* Assignment: Lines containing the word "star" are to be copied from the data below.

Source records
------------------------------------------------------------------------

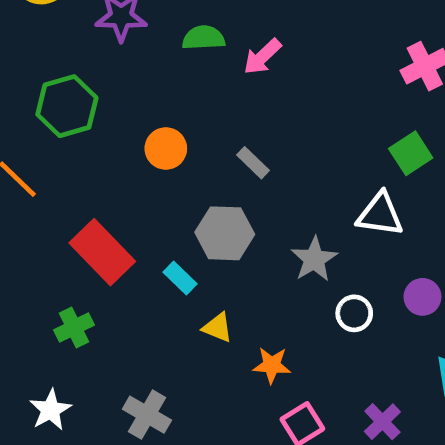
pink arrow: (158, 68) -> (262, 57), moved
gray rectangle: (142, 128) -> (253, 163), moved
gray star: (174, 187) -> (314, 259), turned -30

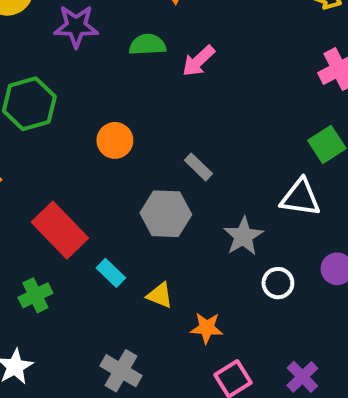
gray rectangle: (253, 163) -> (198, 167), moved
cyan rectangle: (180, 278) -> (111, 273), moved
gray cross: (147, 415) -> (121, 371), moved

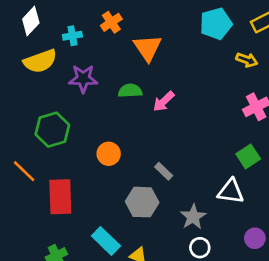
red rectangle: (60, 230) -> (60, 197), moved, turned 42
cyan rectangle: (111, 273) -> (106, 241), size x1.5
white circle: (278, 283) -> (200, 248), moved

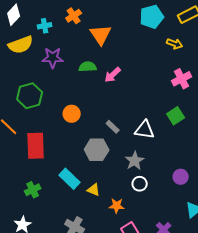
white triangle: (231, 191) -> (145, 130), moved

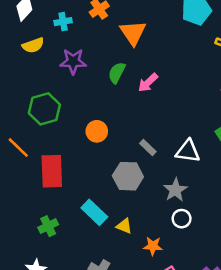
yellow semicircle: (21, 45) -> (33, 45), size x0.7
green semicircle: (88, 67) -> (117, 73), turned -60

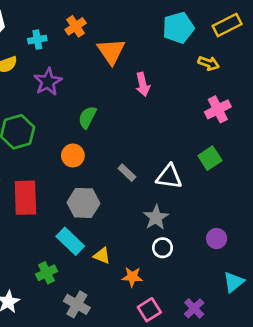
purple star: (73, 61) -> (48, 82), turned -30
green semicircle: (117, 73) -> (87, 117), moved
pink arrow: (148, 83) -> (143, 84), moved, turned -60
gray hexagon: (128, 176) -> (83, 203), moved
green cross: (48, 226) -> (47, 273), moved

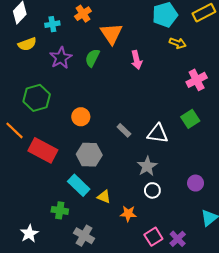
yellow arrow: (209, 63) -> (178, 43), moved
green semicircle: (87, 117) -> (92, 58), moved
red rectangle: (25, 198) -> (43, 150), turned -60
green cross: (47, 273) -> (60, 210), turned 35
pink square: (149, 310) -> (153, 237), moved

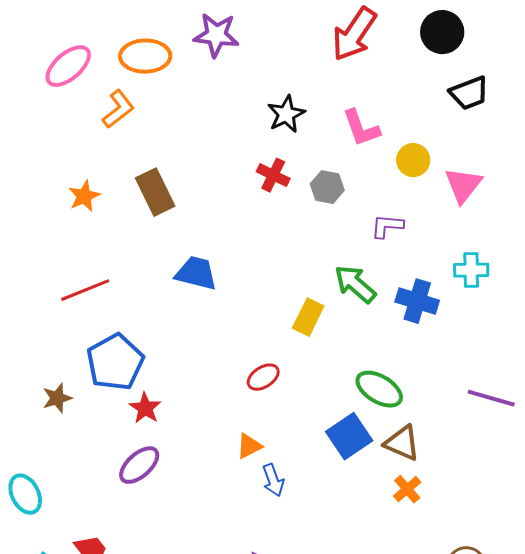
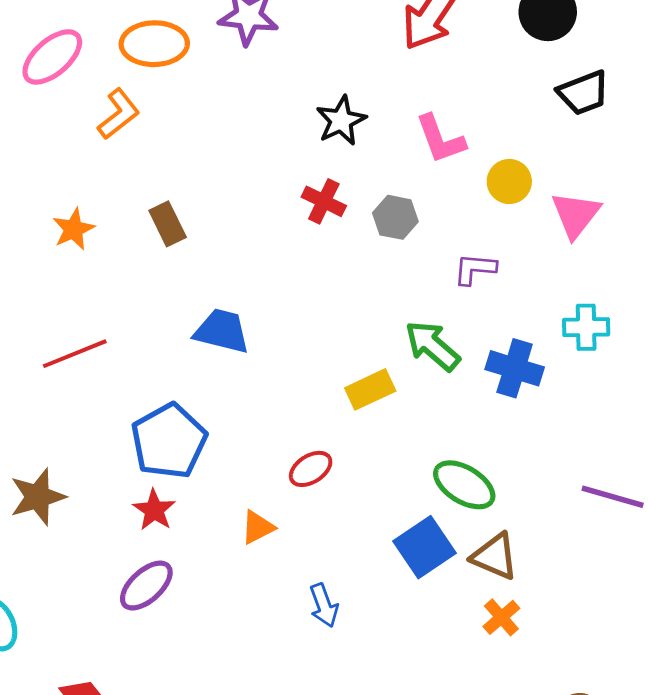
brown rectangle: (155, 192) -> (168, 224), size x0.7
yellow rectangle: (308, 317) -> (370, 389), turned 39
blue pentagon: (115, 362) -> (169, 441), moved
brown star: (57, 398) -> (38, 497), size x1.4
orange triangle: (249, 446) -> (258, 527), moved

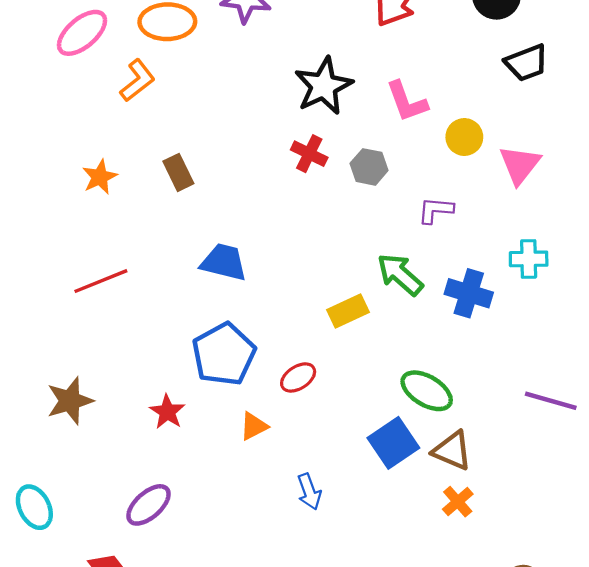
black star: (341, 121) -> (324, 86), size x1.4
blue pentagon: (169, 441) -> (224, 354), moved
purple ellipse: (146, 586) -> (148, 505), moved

------------------------------------------------------------------------

* Output of the exercise:
gray star: (174, 187) -> (314, 259), turned -30
purple star: (73, 61) -> (48, 82), turned -30
brown star: (57, 398) -> (38, 497), size x1.4
black star: (341, 121) -> (324, 86), size x1.4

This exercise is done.